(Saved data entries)
☆ ☆ ☆

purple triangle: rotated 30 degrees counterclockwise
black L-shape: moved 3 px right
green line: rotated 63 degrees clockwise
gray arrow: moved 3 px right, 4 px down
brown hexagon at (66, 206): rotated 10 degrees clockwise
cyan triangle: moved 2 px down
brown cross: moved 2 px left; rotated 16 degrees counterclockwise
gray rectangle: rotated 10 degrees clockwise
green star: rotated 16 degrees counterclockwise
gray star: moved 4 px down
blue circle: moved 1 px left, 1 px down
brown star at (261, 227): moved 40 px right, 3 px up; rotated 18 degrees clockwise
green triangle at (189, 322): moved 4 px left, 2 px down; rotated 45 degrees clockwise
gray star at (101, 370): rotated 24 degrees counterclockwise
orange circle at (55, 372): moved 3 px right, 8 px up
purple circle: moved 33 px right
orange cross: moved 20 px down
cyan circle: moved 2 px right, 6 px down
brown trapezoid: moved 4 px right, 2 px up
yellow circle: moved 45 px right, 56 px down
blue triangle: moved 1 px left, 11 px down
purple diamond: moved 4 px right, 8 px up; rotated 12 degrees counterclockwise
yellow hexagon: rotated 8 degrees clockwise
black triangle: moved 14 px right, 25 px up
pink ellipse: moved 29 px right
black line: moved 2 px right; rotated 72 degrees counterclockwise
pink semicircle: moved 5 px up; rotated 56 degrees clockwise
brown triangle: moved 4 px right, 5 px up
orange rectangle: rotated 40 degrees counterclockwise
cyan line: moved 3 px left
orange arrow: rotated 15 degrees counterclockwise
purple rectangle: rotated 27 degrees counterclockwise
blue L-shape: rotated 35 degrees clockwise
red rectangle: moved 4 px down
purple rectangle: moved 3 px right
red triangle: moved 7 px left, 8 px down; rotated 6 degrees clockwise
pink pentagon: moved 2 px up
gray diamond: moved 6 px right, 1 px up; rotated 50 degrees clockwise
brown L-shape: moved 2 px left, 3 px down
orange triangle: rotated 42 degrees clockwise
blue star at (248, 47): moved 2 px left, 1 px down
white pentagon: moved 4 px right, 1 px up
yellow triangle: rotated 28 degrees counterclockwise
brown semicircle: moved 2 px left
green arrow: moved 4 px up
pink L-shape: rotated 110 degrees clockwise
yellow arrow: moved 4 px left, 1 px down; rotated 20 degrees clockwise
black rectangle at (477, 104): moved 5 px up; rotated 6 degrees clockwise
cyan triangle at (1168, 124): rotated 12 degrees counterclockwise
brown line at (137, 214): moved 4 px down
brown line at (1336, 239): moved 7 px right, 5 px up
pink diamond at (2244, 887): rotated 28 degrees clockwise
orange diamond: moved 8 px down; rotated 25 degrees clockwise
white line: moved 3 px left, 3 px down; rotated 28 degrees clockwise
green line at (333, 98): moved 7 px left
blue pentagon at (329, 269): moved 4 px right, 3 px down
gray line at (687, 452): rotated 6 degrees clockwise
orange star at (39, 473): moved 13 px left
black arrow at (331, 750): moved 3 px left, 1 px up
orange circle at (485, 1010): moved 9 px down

☆ ☆ ☆

• Exercise brief: A word-for-word transcription of the data above is required.

• Problem solution:
purple triangle: rotated 30 degrees counterclockwise
black L-shape: moved 3 px right
green line: rotated 63 degrees clockwise
gray arrow: moved 3 px right, 4 px down
brown hexagon at (66, 206): rotated 10 degrees clockwise
cyan triangle: moved 2 px down
brown cross: moved 2 px left; rotated 16 degrees counterclockwise
gray rectangle: rotated 10 degrees clockwise
green star: rotated 16 degrees counterclockwise
gray star: moved 4 px down
blue circle: moved 1 px left, 1 px down
brown star at (261, 227): moved 40 px right, 3 px up; rotated 18 degrees clockwise
green triangle at (189, 322): moved 4 px left, 2 px down; rotated 45 degrees clockwise
gray star at (101, 370): rotated 24 degrees counterclockwise
orange circle at (55, 372): moved 3 px right, 8 px up
purple circle: moved 33 px right
orange cross: moved 20 px down
cyan circle: moved 2 px right, 6 px down
brown trapezoid: moved 4 px right, 2 px up
yellow circle: moved 45 px right, 56 px down
blue triangle: moved 1 px left, 11 px down
purple diamond: moved 4 px right, 8 px up; rotated 12 degrees counterclockwise
yellow hexagon: rotated 8 degrees clockwise
black triangle: moved 14 px right, 25 px up
pink ellipse: moved 29 px right
black line: moved 2 px right; rotated 72 degrees counterclockwise
pink semicircle: moved 5 px up; rotated 56 degrees clockwise
brown triangle: moved 4 px right, 5 px up
orange rectangle: rotated 40 degrees counterclockwise
cyan line: moved 3 px left
orange arrow: rotated 15 degrees counterclockwise
purple rectangle: rotated 27 degrees counterclockwise
blue L-shape: rotated 35 degrees clockwise
red rectangle: moved 4 px down
purple rectangle: moved 3 px right
red triangle: moved 7 px left, 8 px down; rotated 6 degrees clockwise
pink pentagon: moved 2 px up
gray diamond: moved 6 px right, 1 px up; rotated 50 degrees clockwise
brown L-shape: moved 2 px left, 3 px down
orange triangle: rotated 42 degrees clockwise
blue star at (248, 47): moved 2 px left, 1 px down
white pentagon: moved 4 px right, 1 px up
yellow triangle: rotated 28 degrees counterclockwise
brown semicircle: moved 2 px left
green arrow: moved 4 px up
pink L-shape: rotated 110 degrees clockwise
yellow arrow: moved 4 px left, 1 px down; rotated 20 degrees clockwise
black rectangle at (477, 104): moved 5 px up; rotated 6 degrees clockwise
cyan triangle at (1168, 124): rotated 12 degrees counterclockwise
brown line at (137, 214): moved 4 px down
brown line at (1336, 239): moved 7 px right, 5 px up
pink diamond at (2244, 887): rotated 28 degrees clockwise
orange diamond: moved 8 px down; rotated 25 degrees clockwise
white line: moved 3 px left, 3 px down; rotated 28 degrees clockwise
green line at (333, 98): moved 7 px left
blue pentagon at (329, 269): moved 4 px right, 3 px down
gray line at (687, 452): rotated 6 degrees clockwise
orange star at (39, 473): moved 13 px left
black arrow at (331, 750): moved 3 px left, 1 px up
orange circle at (485, 1010): moved 9 px down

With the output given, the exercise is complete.